(Exercise data)
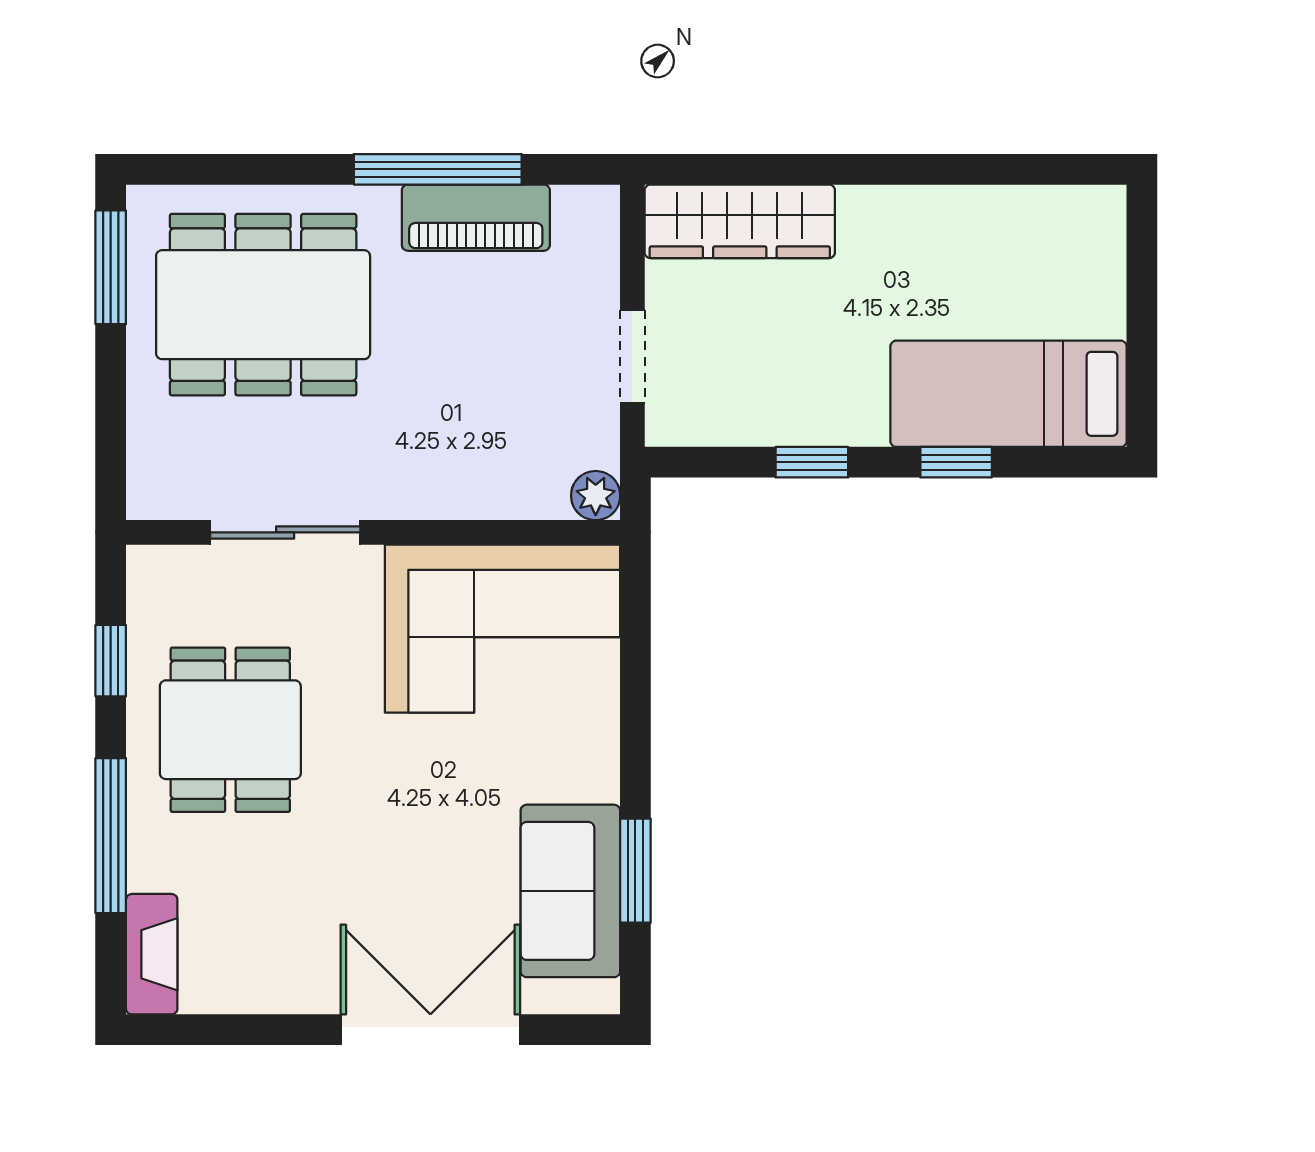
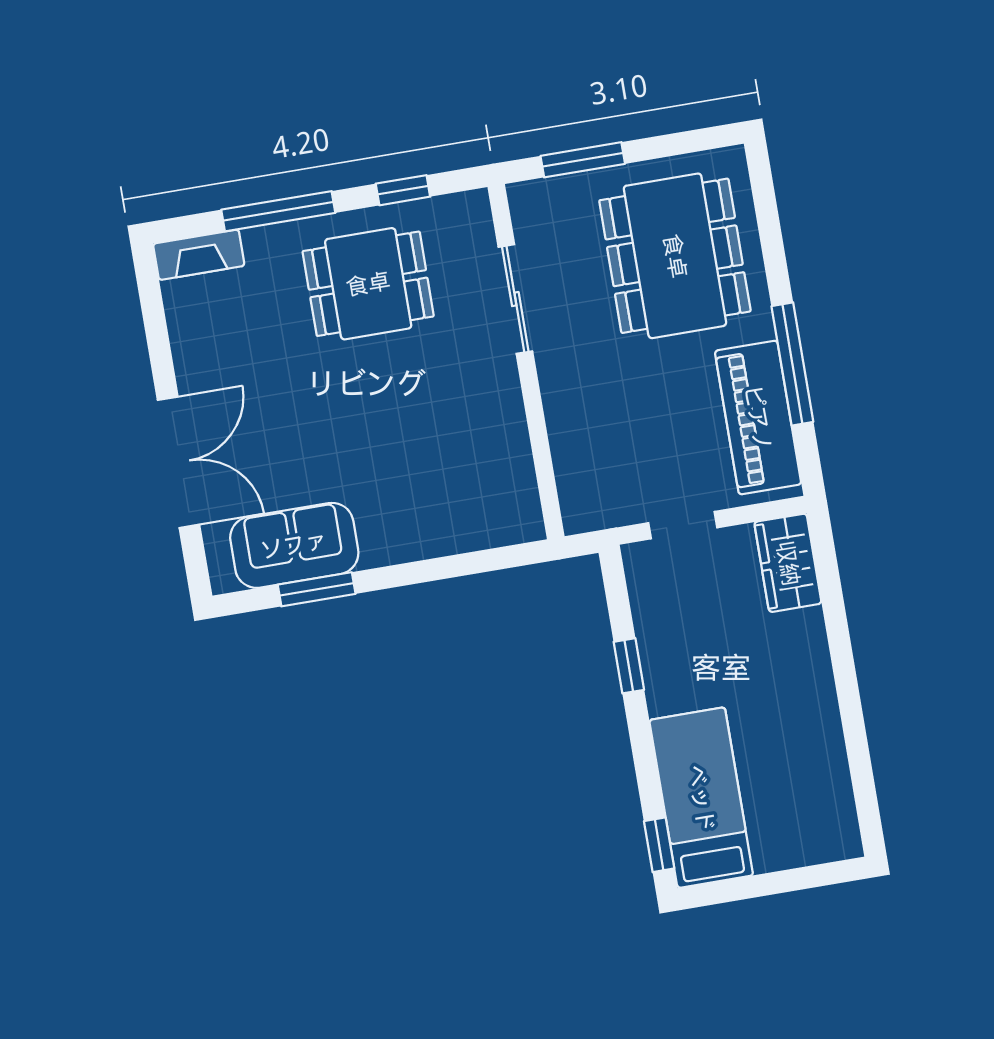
piano: (476, 218) -> (758, 418), width x1.37, depth x1.33
wardrobe: (740, 221) -> (788, 563), width x0.67
window: (111, 267) -> (583, 160), moved
window: (956, 462) -> (659, 845), moved
plant: (596, 496) -> (579, 516), removed
corner sofa: (503, 629) -> (473, 465), removed

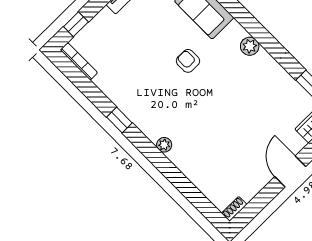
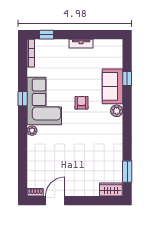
plant: (250, 46) -> (117, 111), moved
corner sofa: (145, 99) -> (44, 101), added
door: (290, 172) -> (55, 201), moved

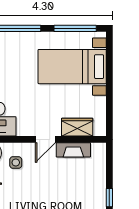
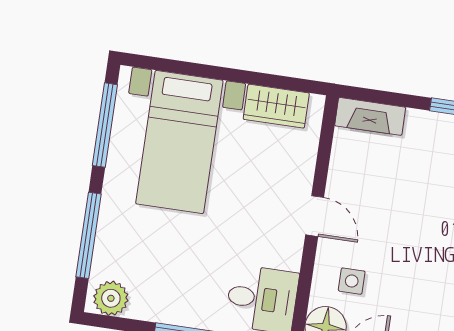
wardrobe: (77, 127) -> (276, 106), moved, turned -90
fireplace: (73, 150) -> (370, 116), moved, turned 90

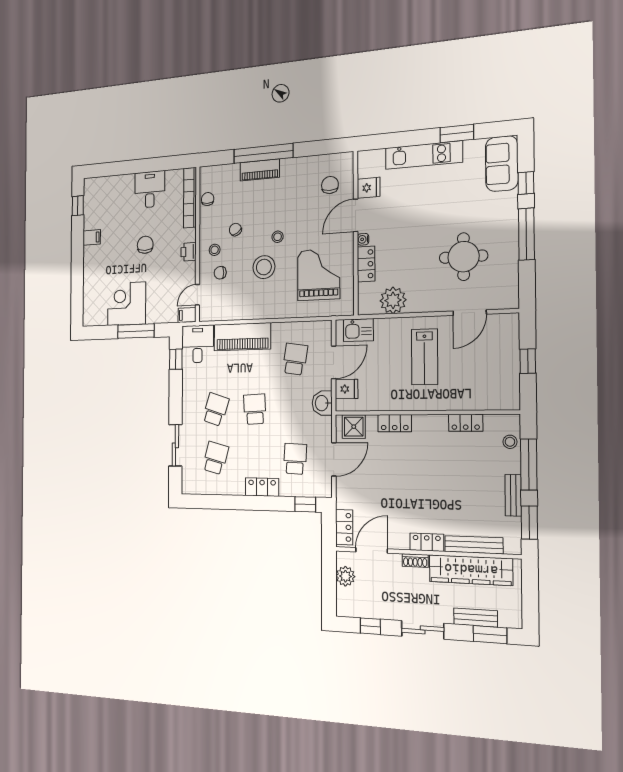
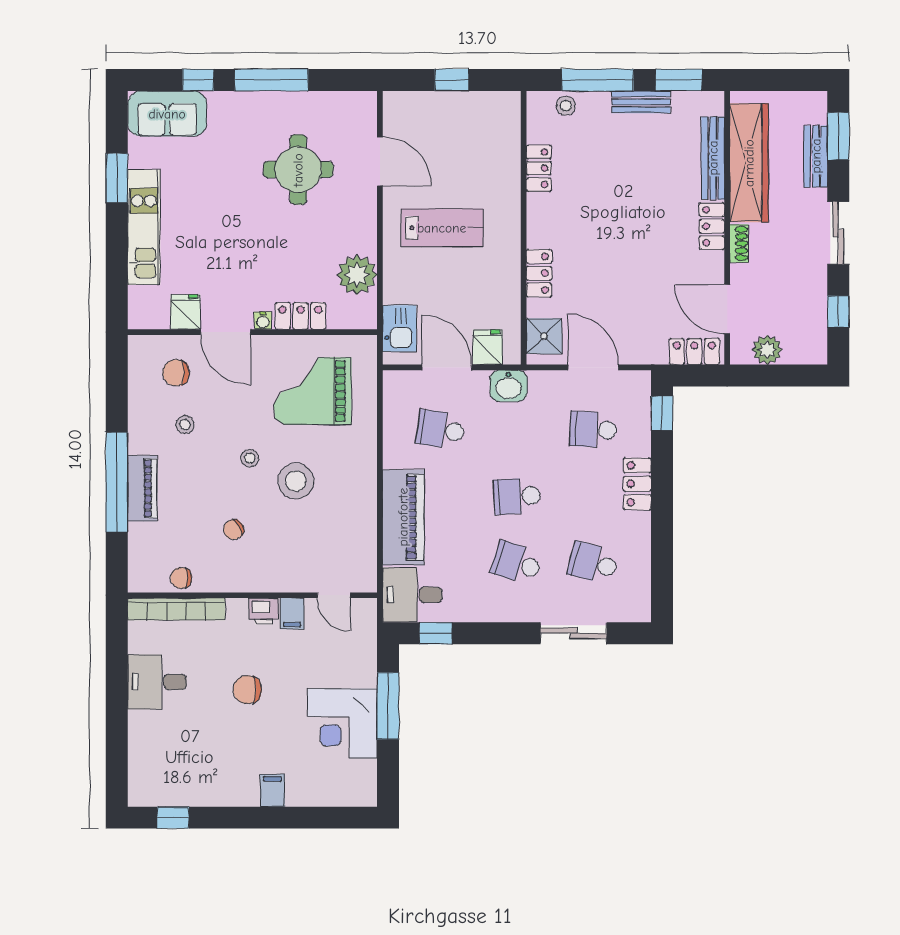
filing cabinet: (92, 237) -> (272, 790), moved
stool: (215, 250) -> (185, 425), moved
chair: (220, 273) -> (301, 556), removed
filing cabinet: (187, 315) -> (292, 614), moved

(Task)
Restate word for word every line from the one with "plant: (250, 46) -> (117, 111), moved" up to and including the one with "stool: (215, 250) -> (185, 425), moved" in the records above, minus the pictures.

(Answer section)
plant: (250, 46) -> (117, 111), moved
corner sofa: (145, 99) -> (44, 101), added
door: (290, 172) -> (55, 201), moved

wardrobe: (77, 127) -> (276, 106), moved, turned -90
fireplace: (73, 150) -> (370, 116), moved, turned 90

filing cabinet: (92, 237) -> (272, 790), moved
stool: (215, 250) -> (185, 425), moved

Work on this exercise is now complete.